[Directions for this task]:
Where the string "brick" occurs in the material below, report the whole line.

[Input material]:

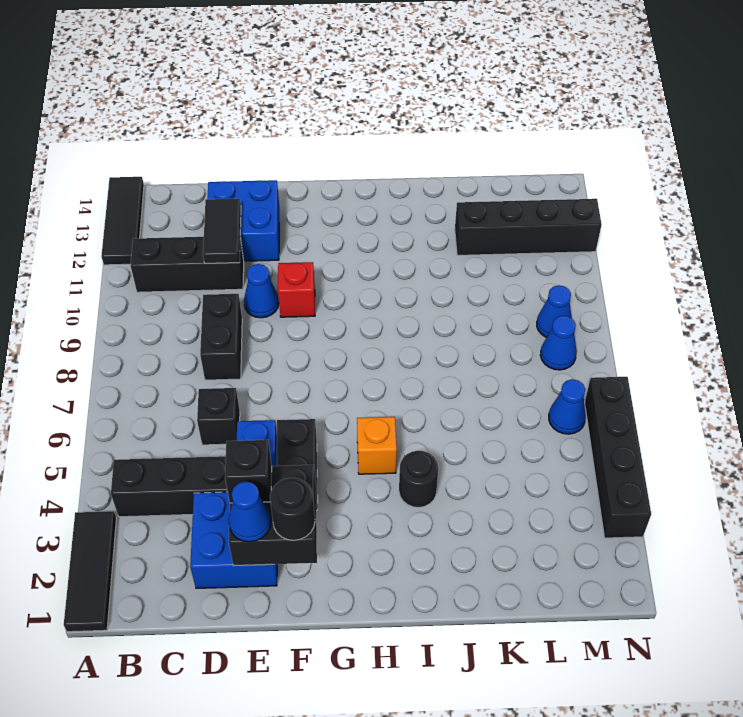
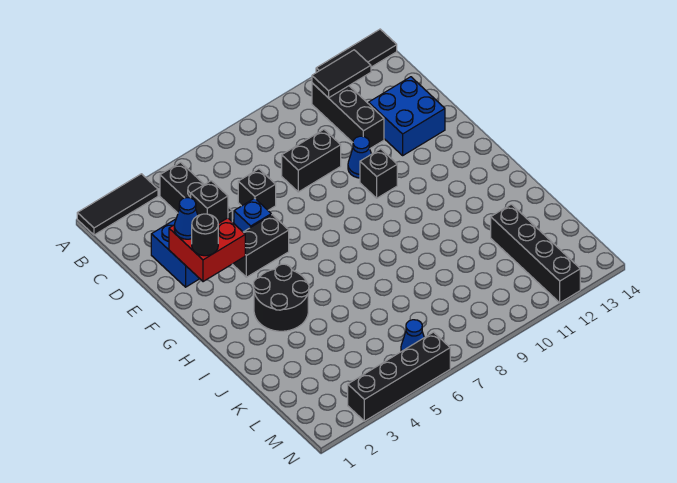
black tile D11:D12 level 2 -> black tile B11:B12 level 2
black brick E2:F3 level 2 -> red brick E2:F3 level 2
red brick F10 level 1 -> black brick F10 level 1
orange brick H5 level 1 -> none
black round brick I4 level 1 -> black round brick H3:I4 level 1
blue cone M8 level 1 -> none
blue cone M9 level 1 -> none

...

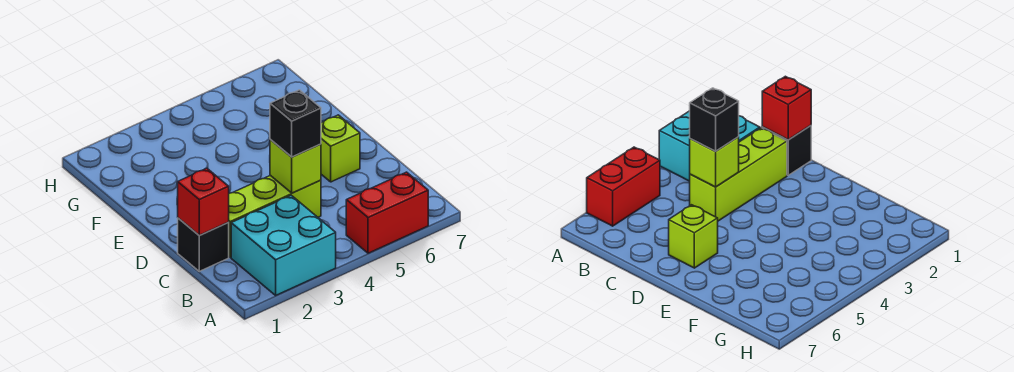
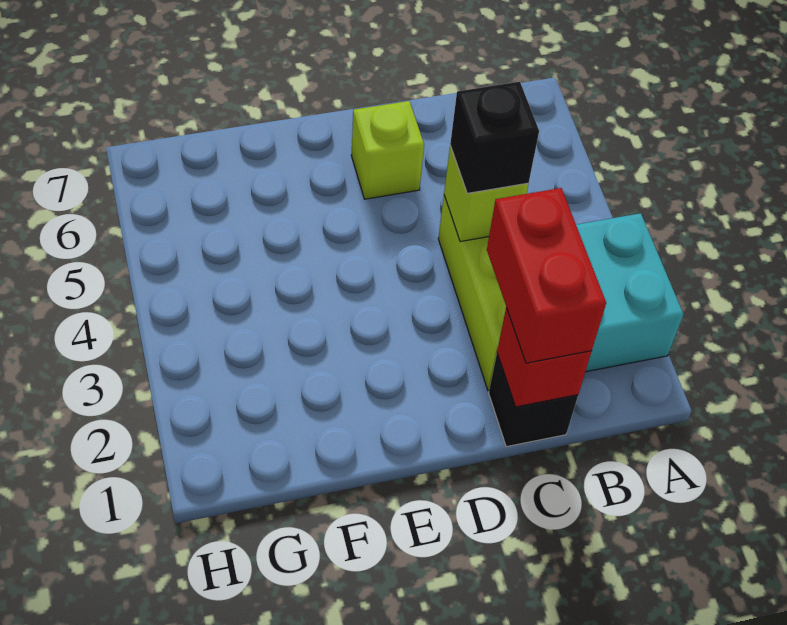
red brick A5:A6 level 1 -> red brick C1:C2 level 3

[Task response]:
black brick E2:F3 level 2 -> red brick E2:F3 level 2
red brick F10 level 1 -> black brick F10 level 1
orange brick H5 level 1 -> none
black round brick I4 level 1 -> black round brick H3:I4 level 1
red brick A5:A6 level 1 -> red brick C1:C2 level 3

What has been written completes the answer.